- **Extracted information**
■ ■ ■ ■

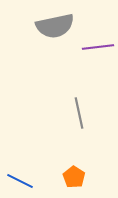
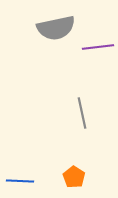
gray semicircle: moved 1 px right, 2 px down
gray line: moved 3 px right
blue line: rotated 24 degrees counterclockwise
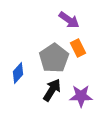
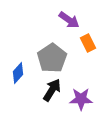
orange rectangle: moved 10 px right, 5 px up
gray pentagon: moved 2 px left
purple star: moved 3 px down
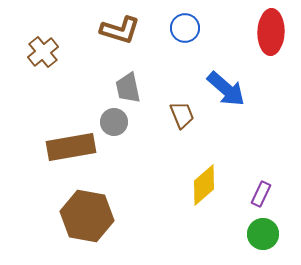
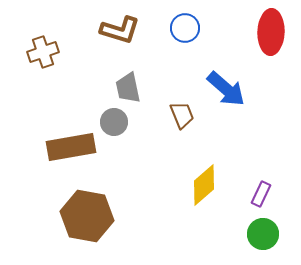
brown cross: rotated 20 degrees clockwise
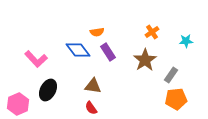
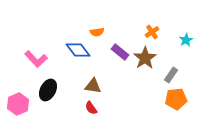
cyan star: moved 1 px up; rotated 24 degrees counterclockwise
purple rectangle: moved 12 px right; rotated 18 degrees counterclockwise
brown star: moved 2 px up
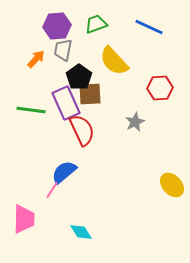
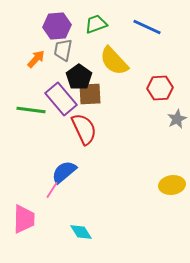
blue line: moved 2 px left
purple rectangle: moved 5 px left, 4 px up; rotated 16 degrees counterclockwise
gray star: moved 42 px right, 3 px up
red semicircle: moved 2 px right, 1 px up
yellow ellipse: rotated 55 degrees counterclockwise
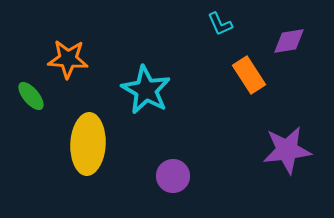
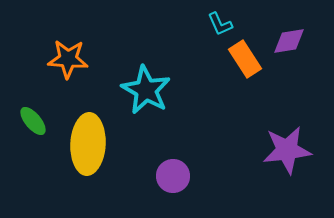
orange rectangle: moved 4 px left, 16 px up
green ellipse: moved 2 px right, 25 px down
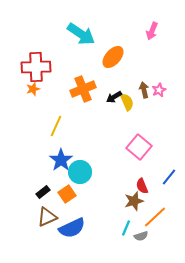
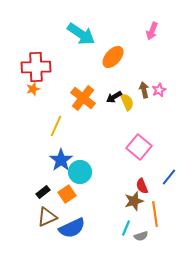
orange cross: moved 9 px down; rotated 30 degrees counterclockwise
orange line: moved 3 px up; rotated 55 degrees counterclockwise
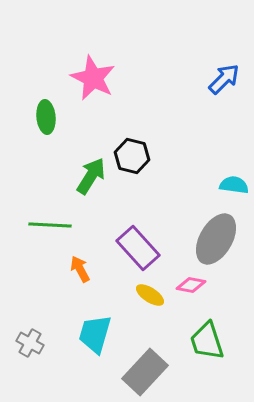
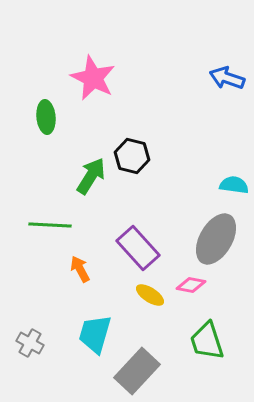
blue arrow: moved 3 px right, 1 px up; rotated 116 degrees counterclockwise
gray rectangle: moved 8 px left, 1 px up
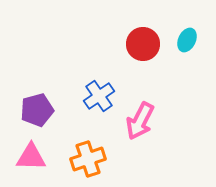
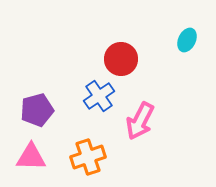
red circle: moved 22 px left, 15 px down
orange cross: moved 2 px up
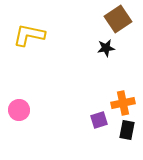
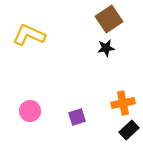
brown square: moved 9 px left
yellow L-shape: rotated 12 degrees clockwise
pink circle: moved 11 px right, 1 px down
purple square: moved 22 px left, 3 px up
black rectangle: moved 2 px right; rotated 36 degrees clockwise
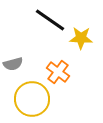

■ ■ ■ ■

- **Work to complete**
A word-for-word copy of the lines from the one with "orange rectangle: moved 10 px right, 5 px up" through the last line of the data above is required, with both end lines included and no pictures.

- **Reply**
orange rectangle: moved 10 px right, 5 px up
gray pentagon: moved 2 px left
purple star: moved 3 px down
brown cross: rotated 20 degrees clockwise
cyan star: moved 1 px up; rotated 24 degrees counterclockwise
purple rectangle: moved 12 px right; rotated 18 degrees counterclockwise
brown star: moved 2 px up
blue line: moved 2 px left
purple rectangle: moved 5 px left, 4 px up; rotated 16 degrees counterclockwise
gray star: moved 42 px right, 3 px up
red semicircle: moved 2 px right, 1 px up
yellow ellipse: rotated 55 degrees counterclockwise
orange rectangle: moved 4 px left, 16 px up
green ellipse: moved 2 px right, 25 px down
orange cross: moved 9 px down; rotated 30 degrees counterclockwise
orange line: moved 3 px up; rotated 55 degrees counterclockwise
blue arrow: moved 3 px right, 1 px up; rotated 116 degrees counterclockwise
gray rectangle: moved 8 px left, 1 px up
red circle: moved 22 px left, 15 px down
orange cross: moved 2 px up
brown square: moved 9 px left
yellow L-shape: rotated 12 degrees clockwise
pink circle: moved 11 px right, 1 px down
purple square: moved 22 px left, 3 px up
black rectangle: moved 2 px right; rotated 36 degrees clockwise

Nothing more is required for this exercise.